> _Collected material_

——

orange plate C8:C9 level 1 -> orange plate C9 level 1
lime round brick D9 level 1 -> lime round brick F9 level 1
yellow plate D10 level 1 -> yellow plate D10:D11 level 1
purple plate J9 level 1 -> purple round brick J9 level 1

——

> _Task description_
Show the lines from the data above that contain the string "round".

> _Answer to this problem_
lime round brick D9 level 1 -> lime round brick F9 level 1
purple plate J9 level 1 -> purple round brick J9 level 1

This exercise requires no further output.